Modification records
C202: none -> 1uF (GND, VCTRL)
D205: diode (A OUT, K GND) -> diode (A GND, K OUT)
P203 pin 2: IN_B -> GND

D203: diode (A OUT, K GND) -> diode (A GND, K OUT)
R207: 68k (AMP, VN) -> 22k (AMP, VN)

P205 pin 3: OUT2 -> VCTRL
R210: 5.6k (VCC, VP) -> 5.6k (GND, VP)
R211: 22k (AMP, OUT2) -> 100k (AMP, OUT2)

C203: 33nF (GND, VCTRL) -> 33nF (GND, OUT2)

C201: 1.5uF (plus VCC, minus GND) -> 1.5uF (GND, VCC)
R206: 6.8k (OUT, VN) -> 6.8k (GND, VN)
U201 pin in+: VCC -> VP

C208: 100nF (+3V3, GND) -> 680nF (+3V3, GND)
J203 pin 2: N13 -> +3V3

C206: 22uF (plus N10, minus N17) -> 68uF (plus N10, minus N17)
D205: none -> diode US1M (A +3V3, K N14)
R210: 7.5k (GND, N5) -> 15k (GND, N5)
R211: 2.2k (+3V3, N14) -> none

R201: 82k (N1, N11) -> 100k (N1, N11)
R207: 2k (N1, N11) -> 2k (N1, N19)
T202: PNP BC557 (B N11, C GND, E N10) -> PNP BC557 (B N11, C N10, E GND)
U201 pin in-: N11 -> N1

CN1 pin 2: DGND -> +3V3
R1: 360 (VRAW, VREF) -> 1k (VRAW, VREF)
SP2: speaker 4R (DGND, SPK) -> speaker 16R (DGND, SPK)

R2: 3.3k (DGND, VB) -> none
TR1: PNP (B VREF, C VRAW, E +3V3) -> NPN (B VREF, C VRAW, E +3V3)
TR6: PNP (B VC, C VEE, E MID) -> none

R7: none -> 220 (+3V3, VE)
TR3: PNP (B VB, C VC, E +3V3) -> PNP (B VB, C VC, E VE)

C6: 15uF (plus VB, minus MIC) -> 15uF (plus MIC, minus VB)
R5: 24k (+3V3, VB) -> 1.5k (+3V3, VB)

§ About this exercise
Each line in the entries above, starting at the line with "C203: 33nF (GND, VCTRL) -> 33nF (GND, OUT2)" and ending at the line with "SP2: speaker 4R", is to be printed exactly, and only those lines.

§ Answer to the exercise
C203: 33nF (GND, VCTRL) -> 33nF (GND, OUT2)

C201: 1.5uF (plus VCC, minus GND) -> 1.5uF (GND, VCC)
R206: 6.8k (OUT, VN) -> 6.8k (GND, VN)
U201 pin in+: VCC -> VP

C208: 100nF (+3V3, GND) -> 680nF (+3V3, GND)
J203 pin 2: N13 -> +3V3

C206: 22uF (plus N10, minus N17) -> 68uF (plus N10, minus N17)
D205: none -> diode US1M (A +3V3, K N14)
R210: 7.5k (GND, N5) -> 15k (GND, N5)
R211: 2.2k (+3V3, N14) -> none

R201: 82k (N1, N11) -> 100k (N1, N11)
R207: 2k (N1, N11) -> 2k (N1, N19)
T202: PNP BC557 (B N11, C GND, E N10) -> PNP BC557 (B N11, C N10, E GND)
U201 pin in-: N11 -> N1

CN1 pin 2: DGND -> +3V3
R1: 360 (VRAW, VREF) -> 1k (VRAW, VREF)
SP2: speaker 4R (DGND, SPK) -> speaker 16R (DGND, SPK)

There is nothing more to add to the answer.